◆ **Brief**
Exactly as they appear below, repeat the lines from the one with "shelving: (283, 190) -> (637, 345), moved" through the one with "plant: (120, 207) -> (294, 518), removed", and no others.

◆ **Input**

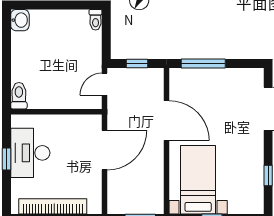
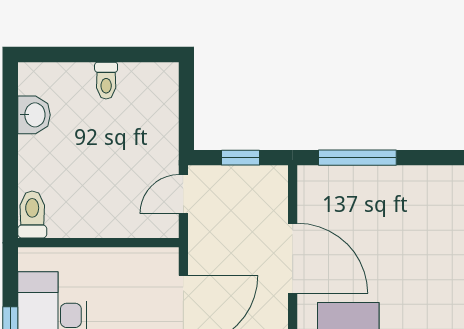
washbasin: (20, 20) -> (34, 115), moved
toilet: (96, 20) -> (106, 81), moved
---
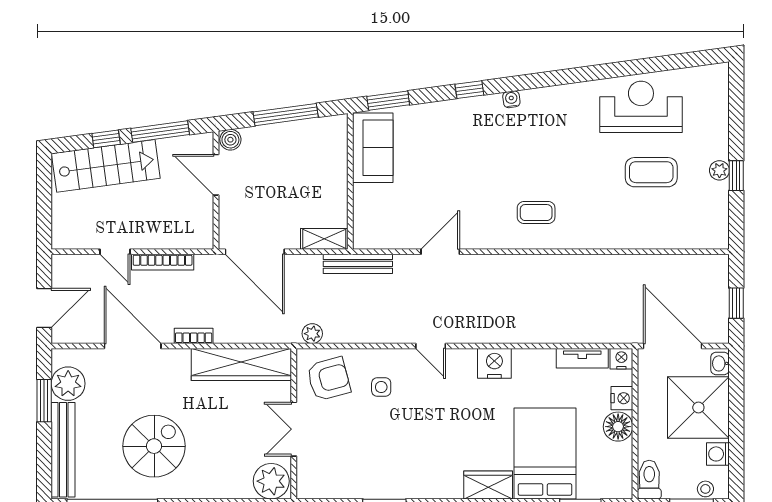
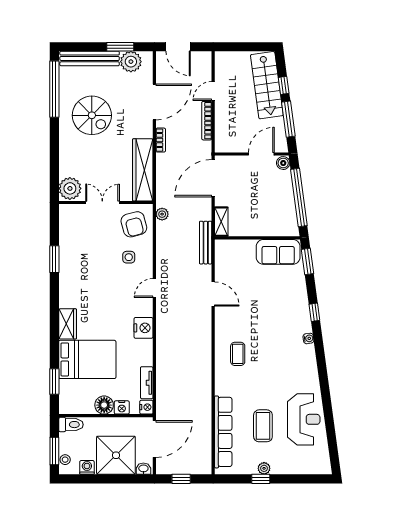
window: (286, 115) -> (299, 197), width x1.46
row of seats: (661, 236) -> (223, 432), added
--
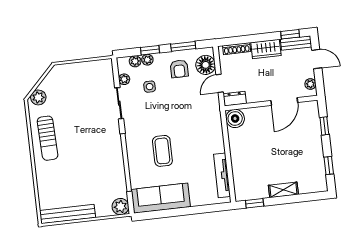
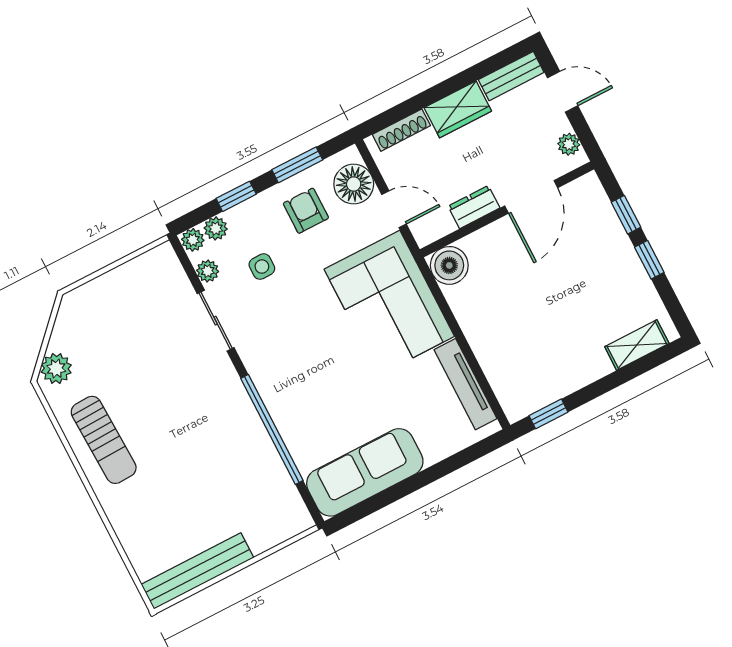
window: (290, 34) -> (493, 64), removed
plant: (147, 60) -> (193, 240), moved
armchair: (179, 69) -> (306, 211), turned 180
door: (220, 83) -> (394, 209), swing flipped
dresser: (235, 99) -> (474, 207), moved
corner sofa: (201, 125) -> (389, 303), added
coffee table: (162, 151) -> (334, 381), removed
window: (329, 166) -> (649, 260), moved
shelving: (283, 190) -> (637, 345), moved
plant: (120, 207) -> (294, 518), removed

◆ **Reply to the exercise**
shelving: (283, 190) -> (637, 345), moved
plant: (120, 207) -> (294, 518), removed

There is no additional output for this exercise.